▶ [Colored object counts]:
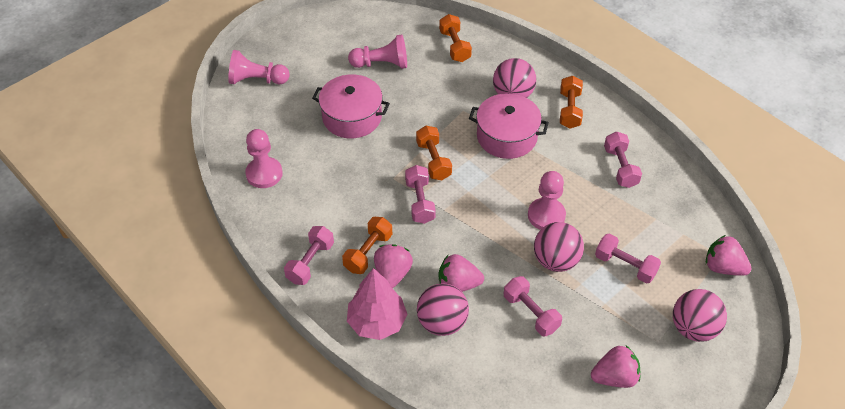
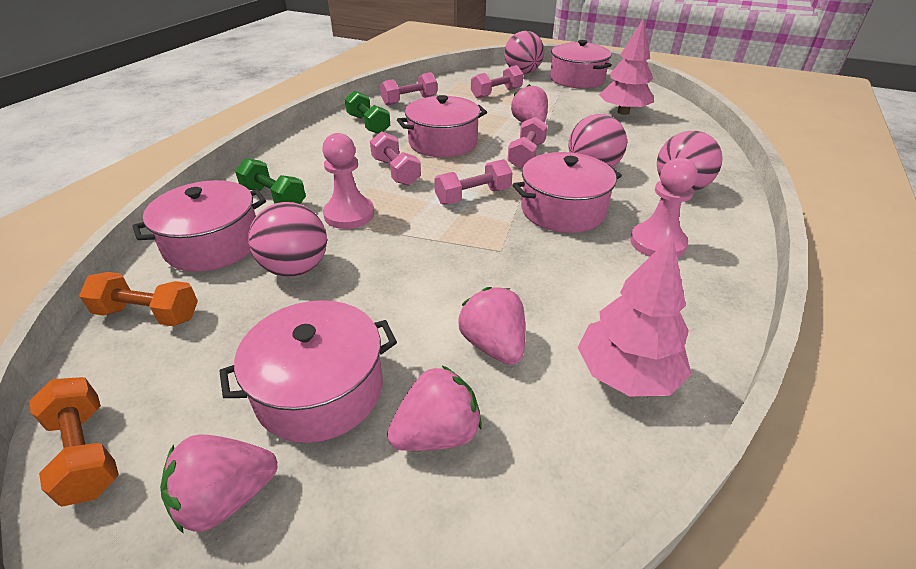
green dumbbell: none = 0 -> [235,158,306,204] [345,90,390,134] = 2
orange dumbbell: [342,217,392,274] [416,126,452,180] [439,14,472,62] [560,76,583,128] = 4 -> [29,377,119,507] [79,272,198,326] = 2
pink pawn: [228,50,289,84] [245,129,283,188] [348,35,407,69] [528,171,566,230] = 4 -> [322,133,374,229] [630,157,698,258] = 2
pink pot: [312,74,390,138] [469,93,549,159] = 2 -> [132,180,266,272] [219,300,397,443] [397,95,487,157] [513,152,622,233] [550,40,612,88] = 5
pink tree: [347,268,407,340] = 1 -> [578,235,691,396] [599,18,654,115] = 2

▶ [TASK GOAL]: Your answer should be the lines from the one containing "pink pawn: [228,50,289,84]" to the end of the entries above, restated exactly and alone.

▶ [TASK ANSWER]:
pink pawn: [228,50,289,84] [245,129,283,188] [348,35,407,69] [528,171,566,230] = 4 -> [322,133,374,229] [630,157,698,258] = 2
pink pot: [312,74,390,138] [469,93,549,159] = 2 -> [132,180,266,272] [219,300,397,443] [397,95,487,157] [513,152,622,233] [550,40,612,88] = 5
pink tree: [347,268,407,340] = 1 -> [578,235,691,396] [599,18,654,115] = 2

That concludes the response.